» Work instructions: If a record below holds a picture, drop the picture and restate everything else word for word.

[The data]

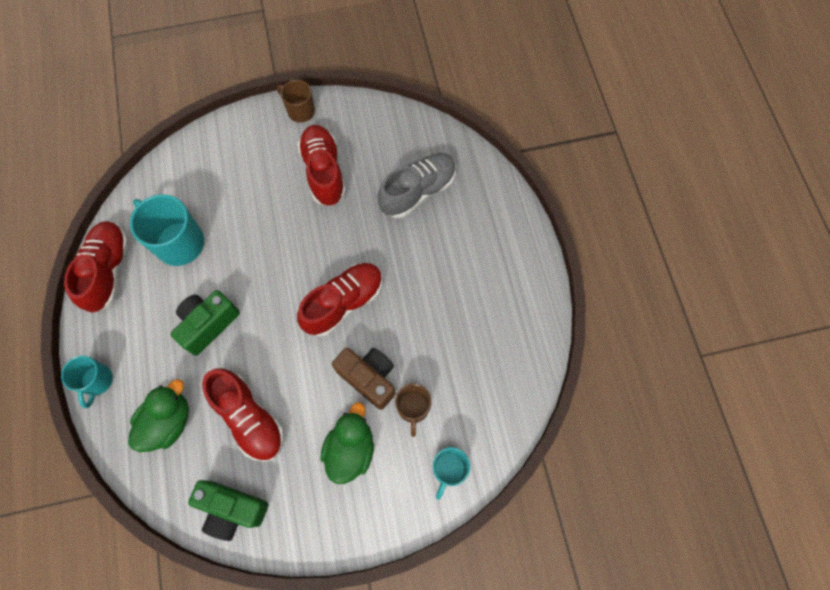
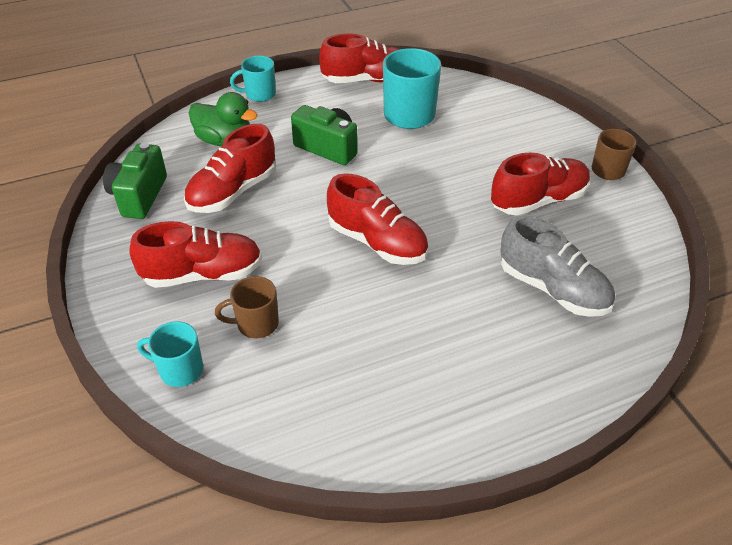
camera: 80 degrees right, 25 degrees down
(350, 449) = (203, 274): green duck -> red shoe
(369, 378) = (289, 277): brown camera -> none

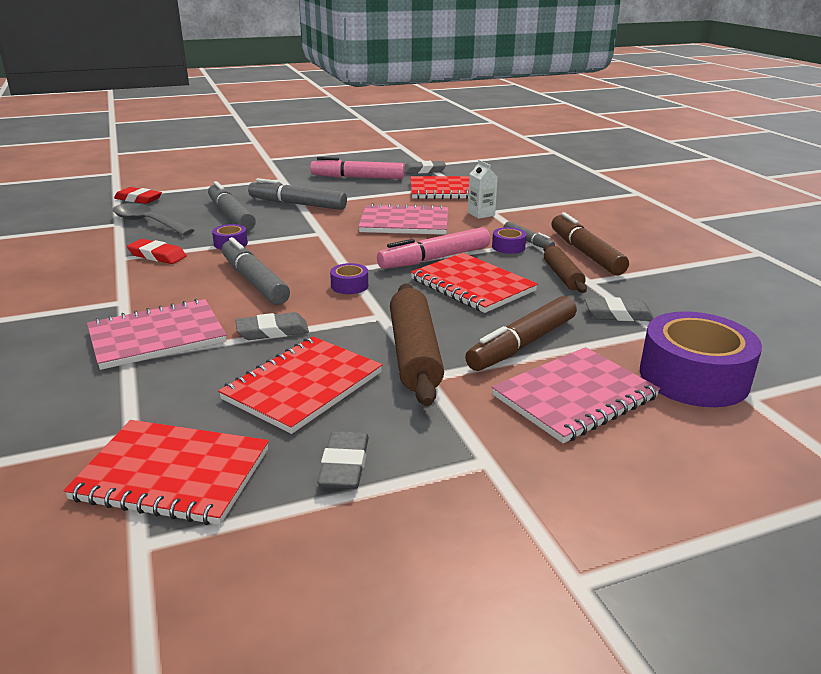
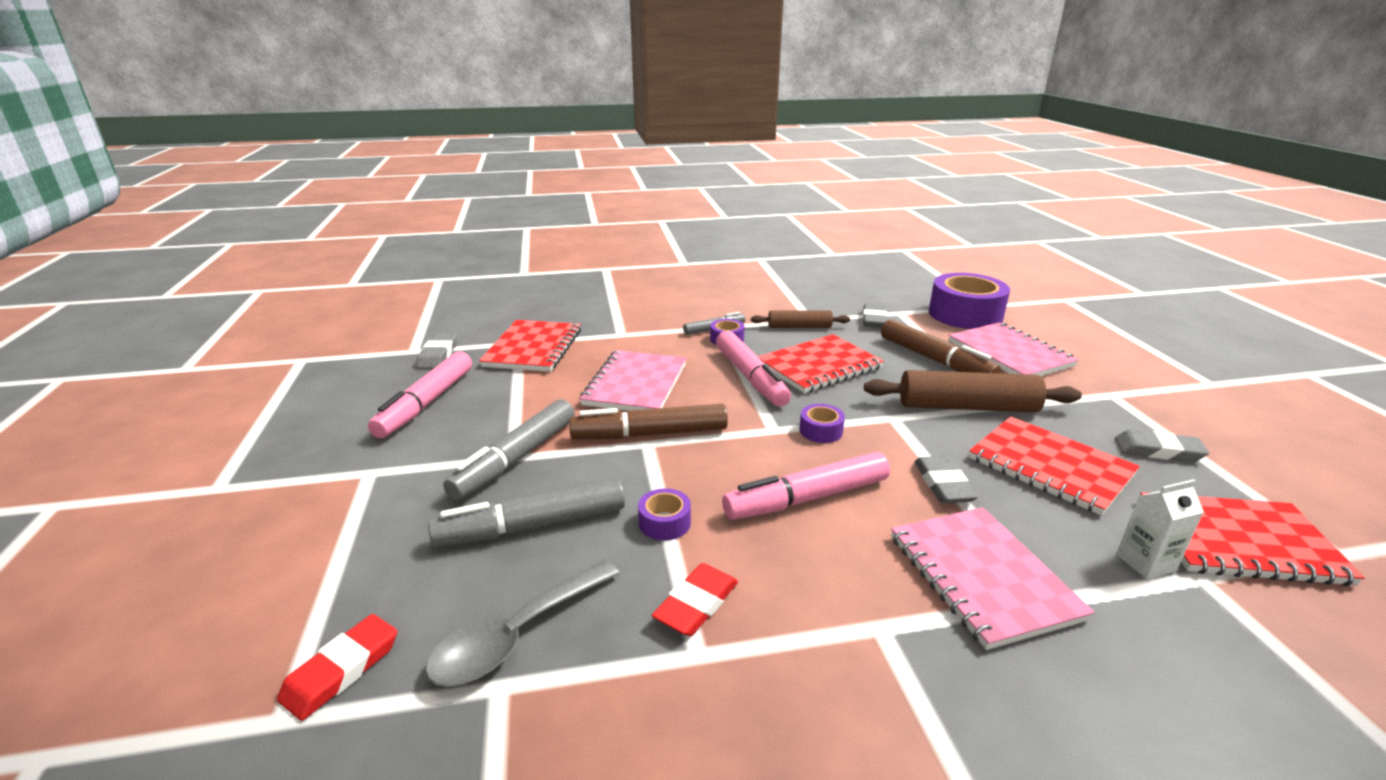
camera: 80 degrees left, 0 degrees up
(172, 474) = (1239, 541): red notebook -> red notebook turned 75 degrees clockwise
(254, 281) = (807, 498): grey marker -> pink marker
(481, 214) = (627, 340): white carton -> white carton (1145, 563)
(585, 253) = (749, 311): brown marker -> brown marker (650, 434)

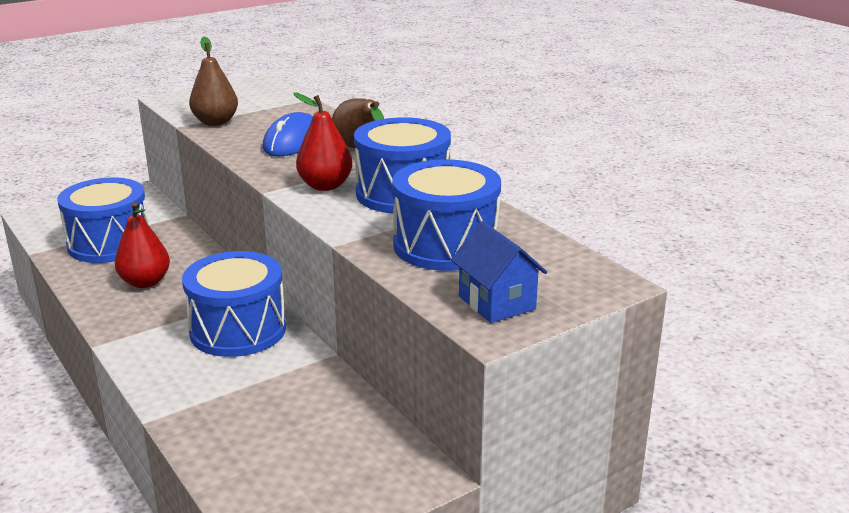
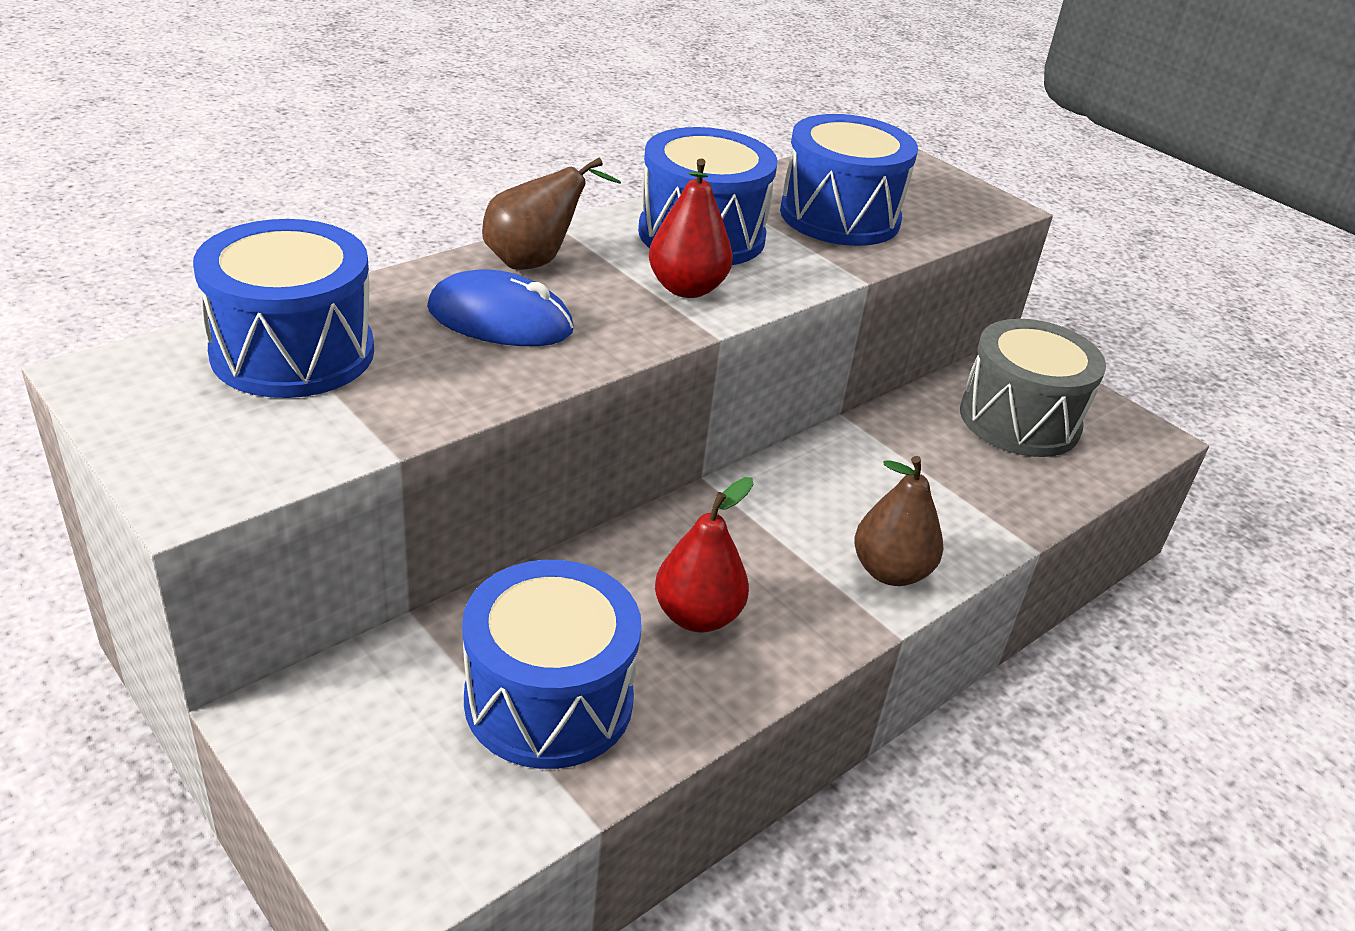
camera: 100 degrees left, 10 degrees up
(215, 122) = (382, 409): brown pear -> brown pear (890, 572)
(238, 330) = (814, 496): blue drum -> blue drum (293, 352)
(317, 450) = (1019, 420): none -> grey drum
(497, 303) = (950, 200): blue house -> none

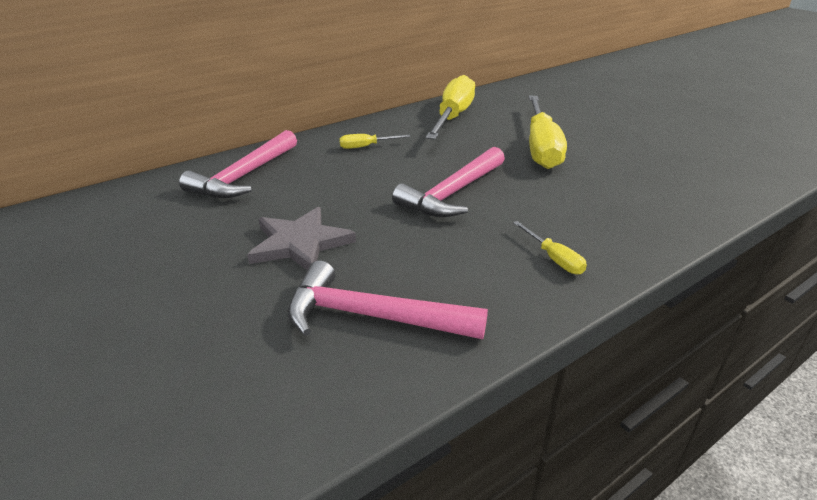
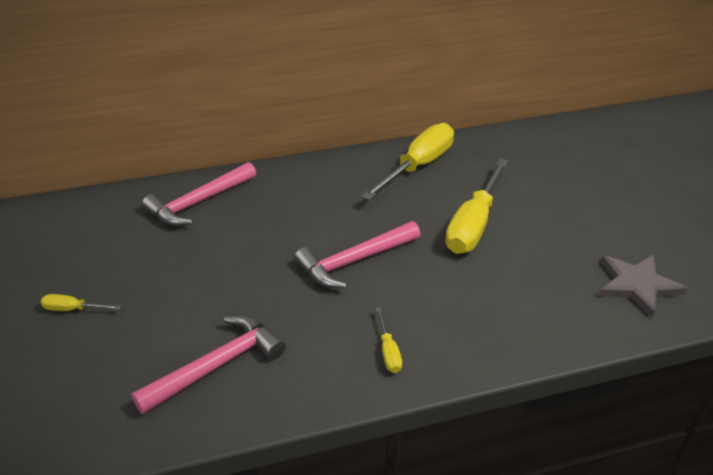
camera: 20 degrees right, 5 degrees up
(300, 243) = (204, 284): grey star -> grey star (637, 285)
(366, 146) = (315, 189): yellow screwdriver -> yellow screwdriver (73, 309)
(372, 316) = (217, 366): pink hammer -> pink hammer turned 105 degrees clockwise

[/The data]

» Task answer:
camera: 80 degrees right, 25 degrees down
(350, 449) = (203, 274): green duck -> red shoe
(369, 378) = (289, 277): brown camera -> none

camera: 80 degrees left, 0 degrees up
(172, 474) = (1239, 541): red notebook -> red notebook turned 75 degrees clockwise
(254, 281) = (807, 498): grey marker -> pink marker
(481, 214) = (627, 340): white carton -> white carton (1145, 563)
(585, 253) = (749, 311): brown marker -> brown marker (650, 434)

camera: 100 degrees left, 10 degrees up
(215, 122) = (382, 409): brown pear -> brown pear (890, 572)
(238, 330) = (814, 496): blue drum -> blue drum (293, 352)
(317, 450) = (1019, 420): none -> grey drum
(497, 303) = (950, 200): blue house -> none

camera: 20 degrees right, 5 degrees up
(300, 243) = (204, 284): grey star -> grey star (637, 285)
(366, 146) = (315, 189): yellow screwdriver -> yellow screwdriver (73, 309)
(372, 316) = (217, 366): pink hammer -> pink hammer turned 105 degrees clockwise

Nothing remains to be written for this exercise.